(SUPPLIED RECORDS Opens)

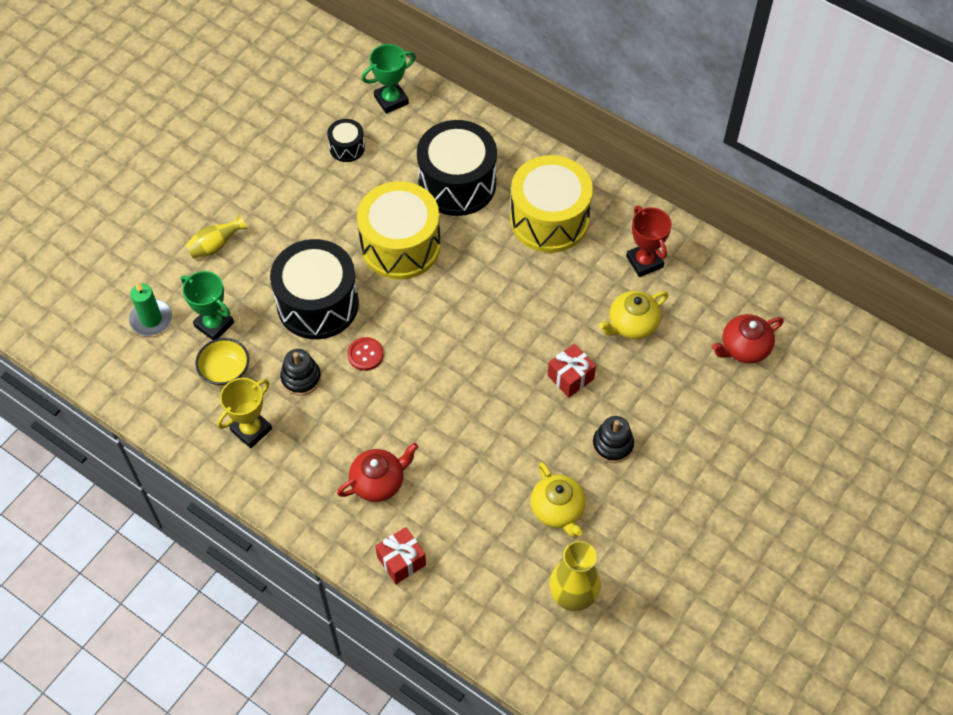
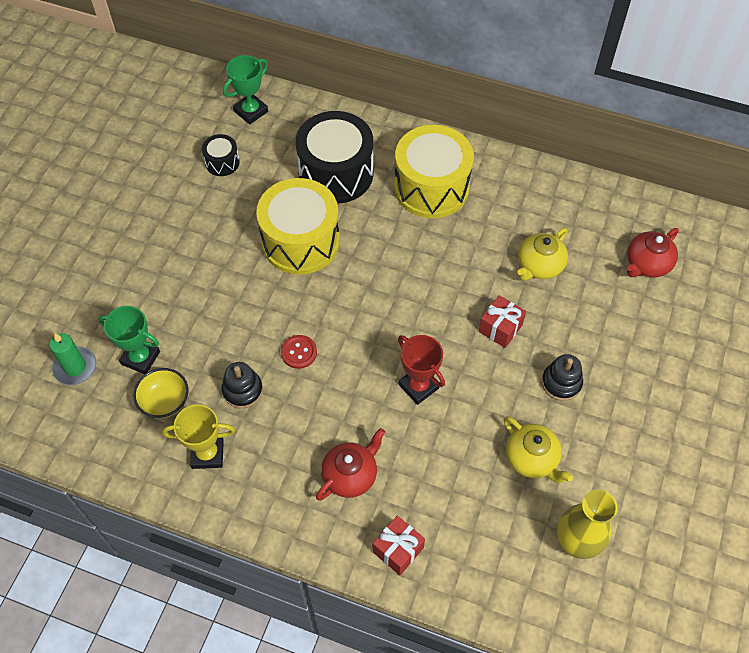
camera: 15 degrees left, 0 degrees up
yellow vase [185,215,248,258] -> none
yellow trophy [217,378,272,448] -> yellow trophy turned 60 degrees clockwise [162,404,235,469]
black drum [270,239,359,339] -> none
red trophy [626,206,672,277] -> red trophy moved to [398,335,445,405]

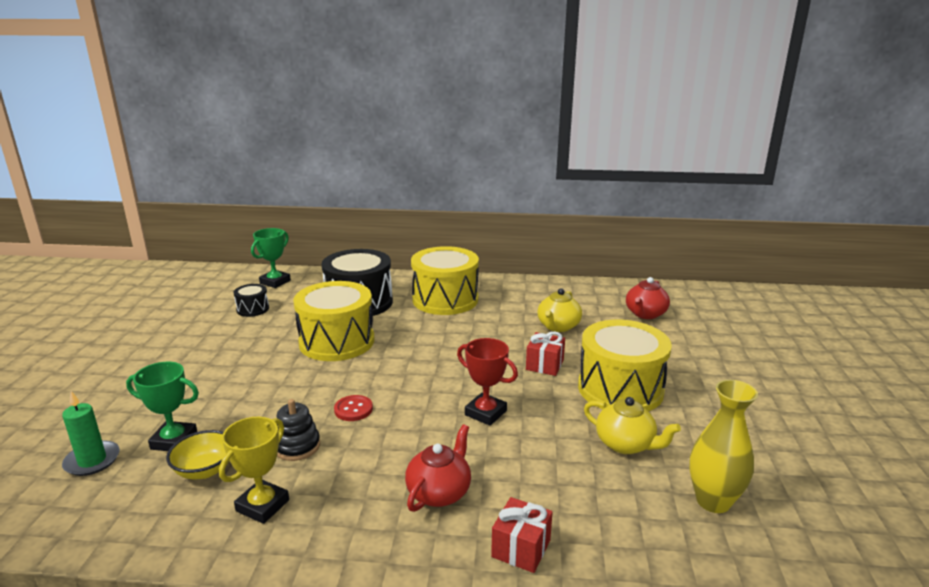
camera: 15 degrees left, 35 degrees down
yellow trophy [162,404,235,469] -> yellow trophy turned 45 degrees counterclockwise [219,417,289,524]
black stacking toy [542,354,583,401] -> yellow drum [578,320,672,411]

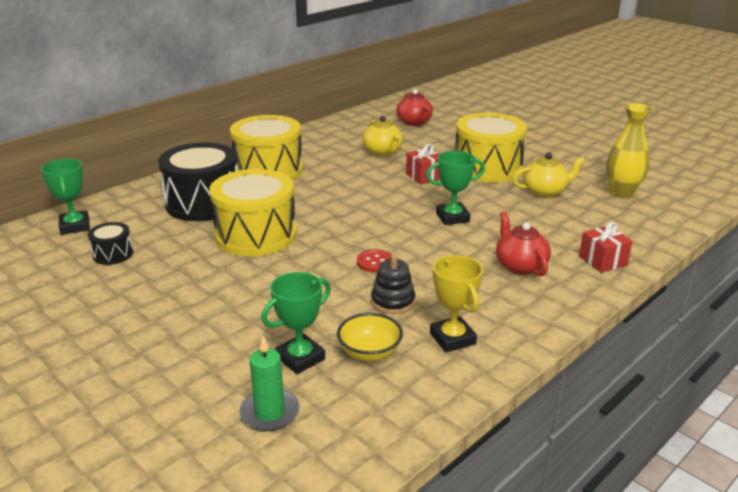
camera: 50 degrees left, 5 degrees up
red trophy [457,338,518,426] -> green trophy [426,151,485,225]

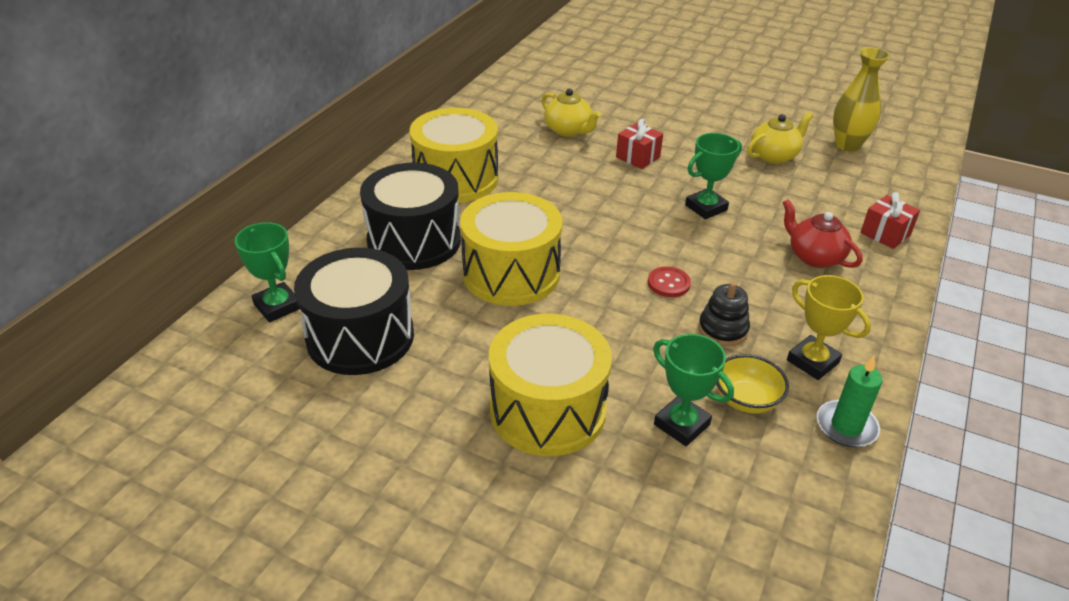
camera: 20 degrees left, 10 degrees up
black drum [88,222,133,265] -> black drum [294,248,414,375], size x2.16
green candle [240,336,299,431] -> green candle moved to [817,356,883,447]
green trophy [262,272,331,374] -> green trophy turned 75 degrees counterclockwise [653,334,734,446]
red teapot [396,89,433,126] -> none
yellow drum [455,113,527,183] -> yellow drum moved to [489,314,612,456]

(SUPPLIED RECORDS Closes)
(SUPPLIED RECORDS Opens)

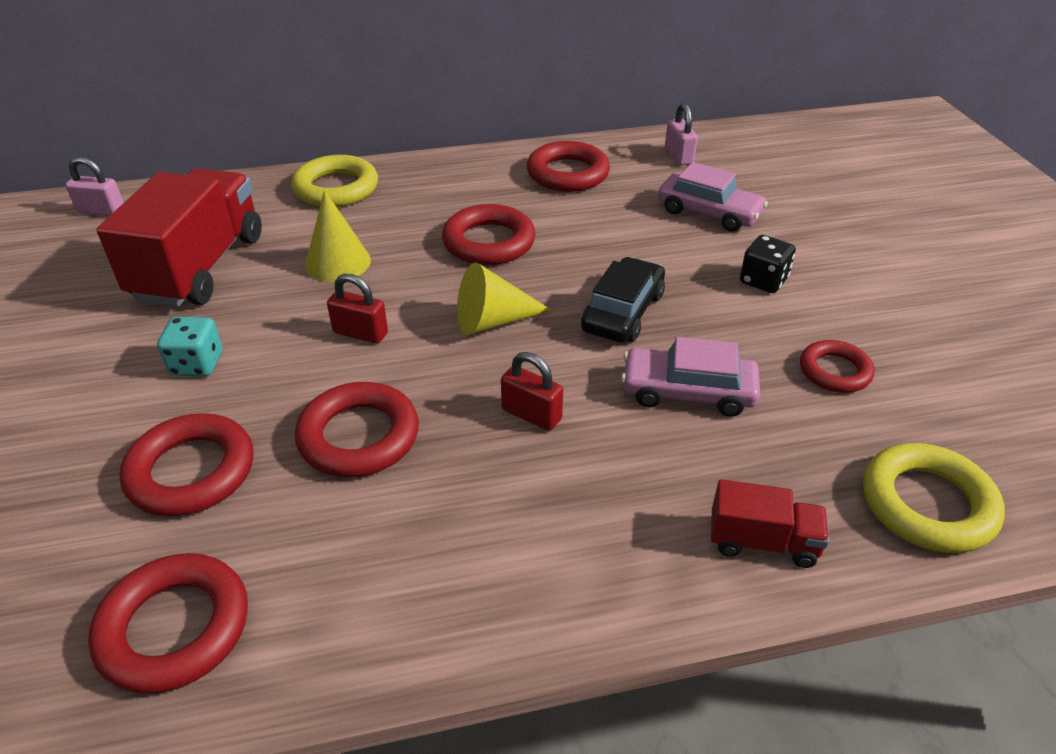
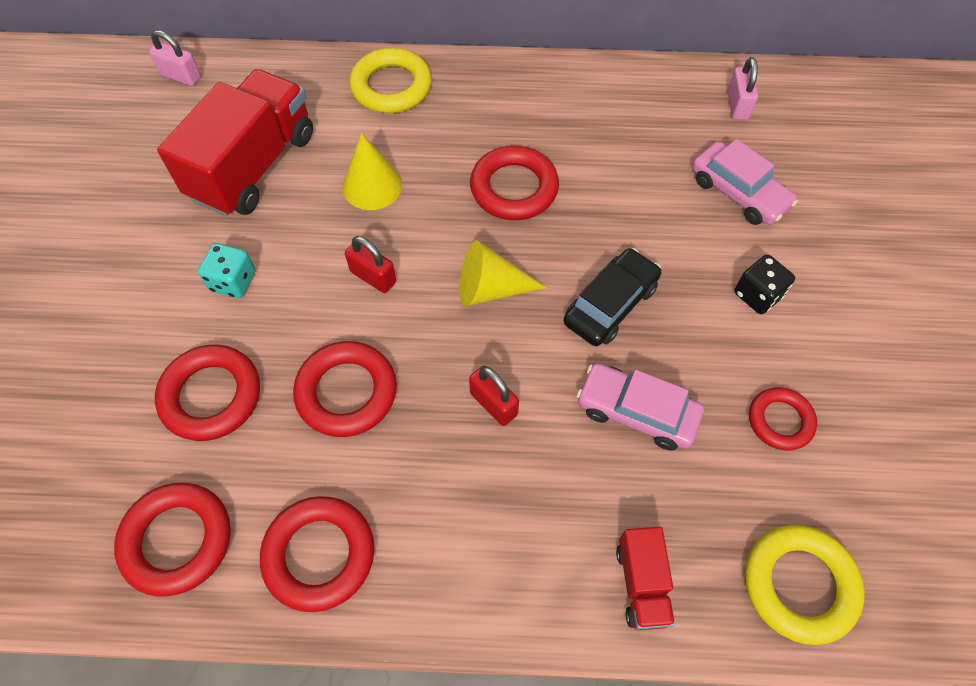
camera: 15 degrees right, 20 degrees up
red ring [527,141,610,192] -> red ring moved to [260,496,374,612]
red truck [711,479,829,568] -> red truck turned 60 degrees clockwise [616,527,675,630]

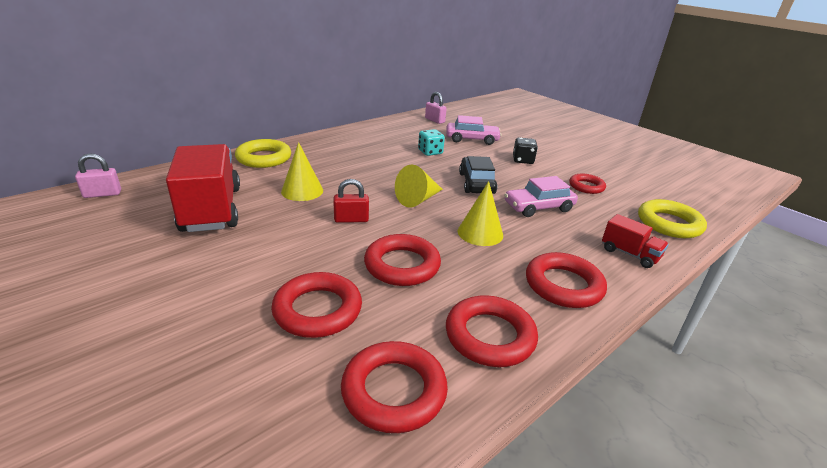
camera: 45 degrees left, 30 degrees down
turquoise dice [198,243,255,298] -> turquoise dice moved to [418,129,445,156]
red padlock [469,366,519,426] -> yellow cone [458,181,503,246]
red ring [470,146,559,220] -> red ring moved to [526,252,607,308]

(SUPPLIED RECORDS Closes)

▸ **WHAT THIS TASK INVOLVES**:
Above is a listing; print exactly its lines from the one with "black drum [88,222,133,265]" through the one with "yellow drum [455,113,527,183]", and no other lines.

▸ **EXPECTED ANSWER**:
black drum [88,222,133,265] -> black drum [294,248,414,375], size x2.16
green candle [240,336,299,431] -> green candle moved to [817,356,883,447]
green trophy [262,272,331,374] -> green trophy turned 75 degrees counterclockwise [653,334,734,446]
red teapot [396,89,433,126] -> none
yellow drum [455,113,527,183] -> yellow drum moved to [489,314,612,456]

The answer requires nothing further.